━━━━━ Source data ━━━━━
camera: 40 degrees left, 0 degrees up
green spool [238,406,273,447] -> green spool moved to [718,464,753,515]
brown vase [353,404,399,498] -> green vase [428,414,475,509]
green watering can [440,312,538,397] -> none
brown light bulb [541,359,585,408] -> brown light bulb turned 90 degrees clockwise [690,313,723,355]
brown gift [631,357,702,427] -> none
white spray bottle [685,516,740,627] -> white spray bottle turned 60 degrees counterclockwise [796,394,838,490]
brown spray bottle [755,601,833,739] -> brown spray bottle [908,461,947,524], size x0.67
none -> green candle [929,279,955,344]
━━━━━
Exercise directions:
Each entry above is to be repeated exactly as it appears.

Result for this task:
camera: 40 degrees left, 0 degrees up
green spool [238,406,273,447] -> green spool moved to [718,464,753,515]
brown vase [353,404,399,498] -> green vase [428,414,475,509]
green watering can [440,312,538,397] -> none
brown light bulb [541,359,585,408] -> brown light bulb turned 90 degrees clockwise [690,313,723,355]
brown gift [631,357,702,427] -> none
white spray bottle [685,516,740,627] -> white spray bottle turned 60 degrees counterclockwise [796,394,838,490]
brown spray bottle [755,601,833,739] -> brown spray bottle [908,461,947,524], size x0.67
none -> green candle [929,279,955,344]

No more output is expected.